Once you reach the line containing "tan plate A4:A5", return it and every line after it exactly, through the end of the records below, with no pictures.

(Colored object listings)
----------

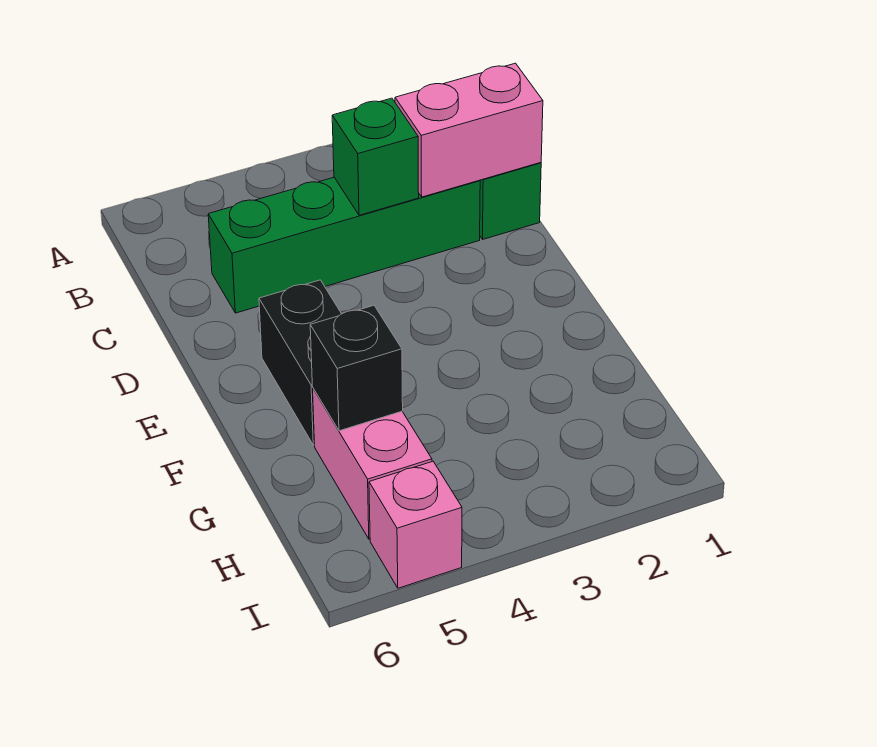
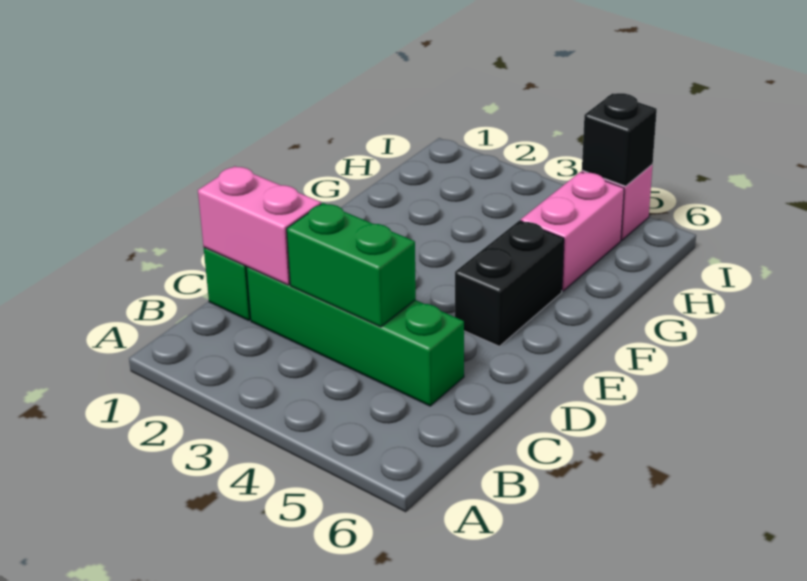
green brick C3 level 2 -> green brick C3:C4 level 2
black brick G5 level 2 -> black brick I5 level 2

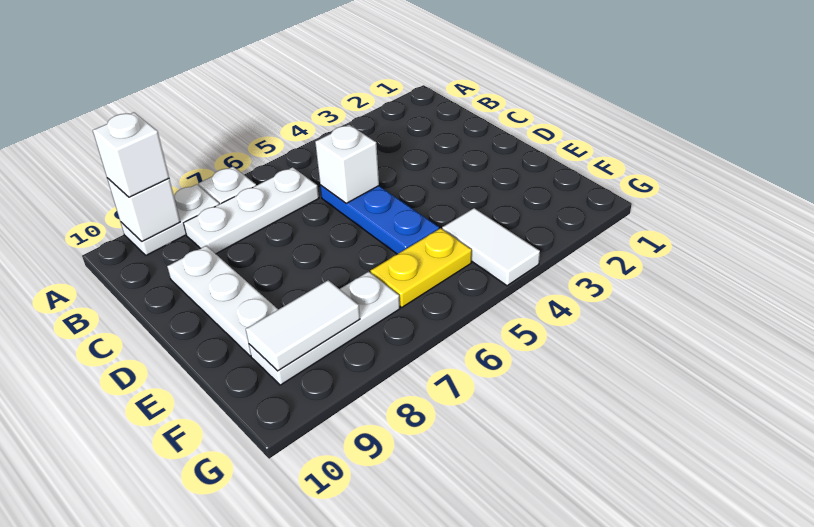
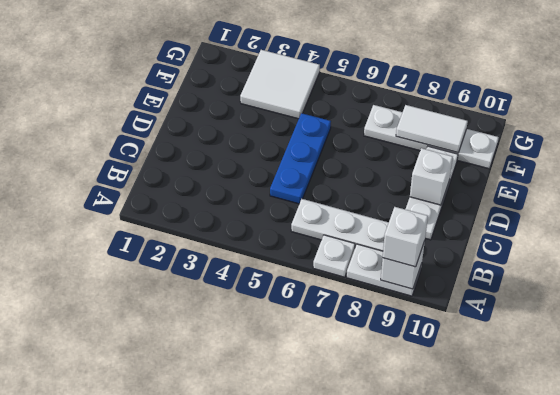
white brick C5 level 2 -> white brick D9 level 2
white tile F4:G4 level 1 -> white tile F3:G4 level 1
yellow plate F5:F6 level 1 -> none
white plate F7:F9 level 1 -> white plate F7:F10 level 1

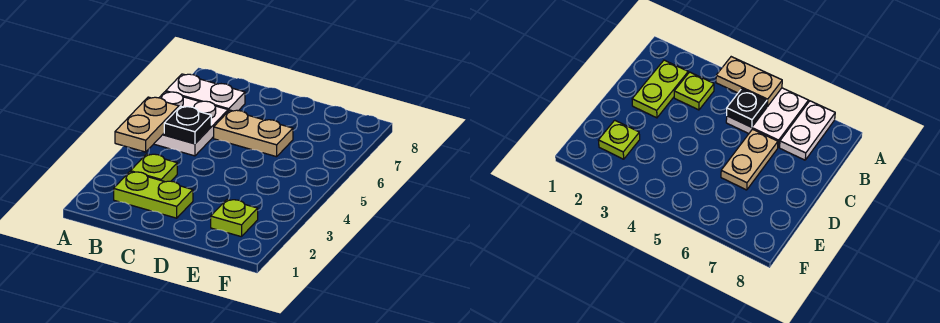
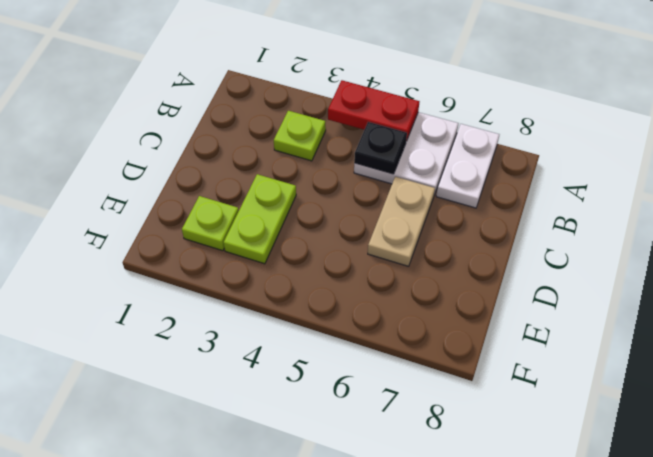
tan plate A4:A5 level 2 -> red plate A4:A5 level 2
lime plate B2:C2 level 1 -> lime plate D3:E3 level 1

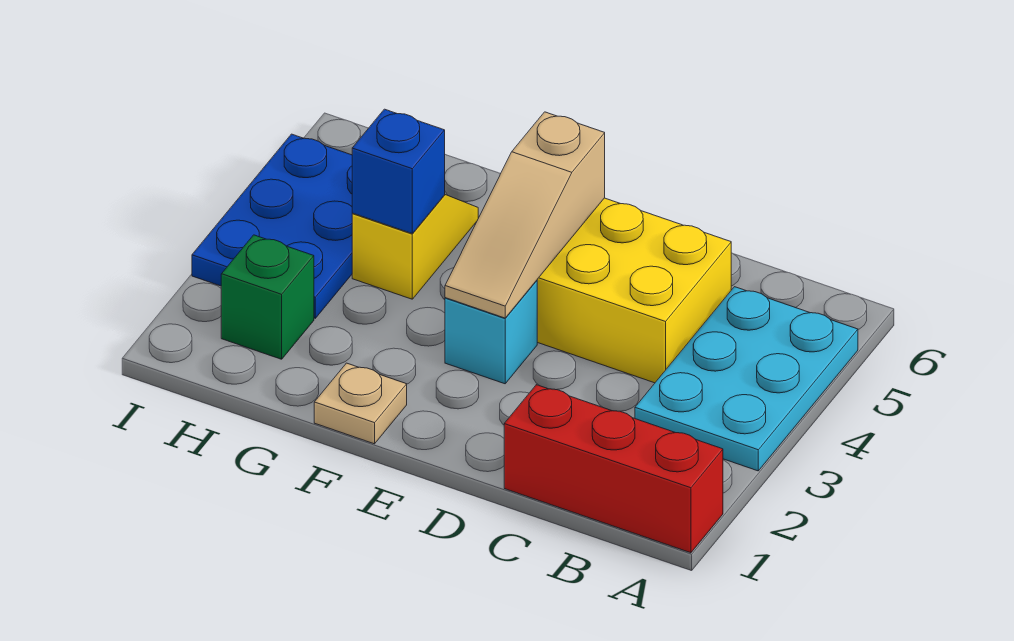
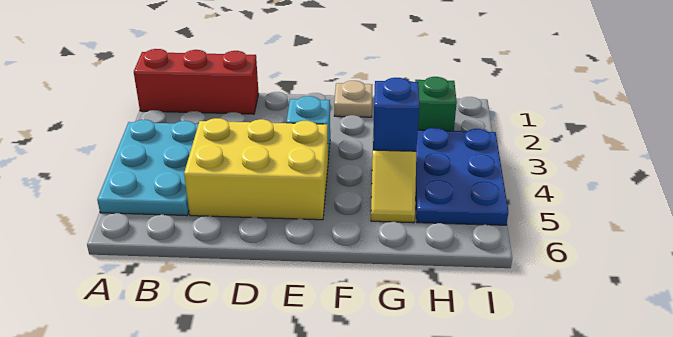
tan slope E3:E5 level 2 top 5 -> none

----------

Result:
tan plate A4:A5 level 2 -> red plate A4:A5 level 2
lime plate B2:C2 level 1 -> lime plate D3:E3 level 1

tan slope E3:E5 level 2 top 5 -> none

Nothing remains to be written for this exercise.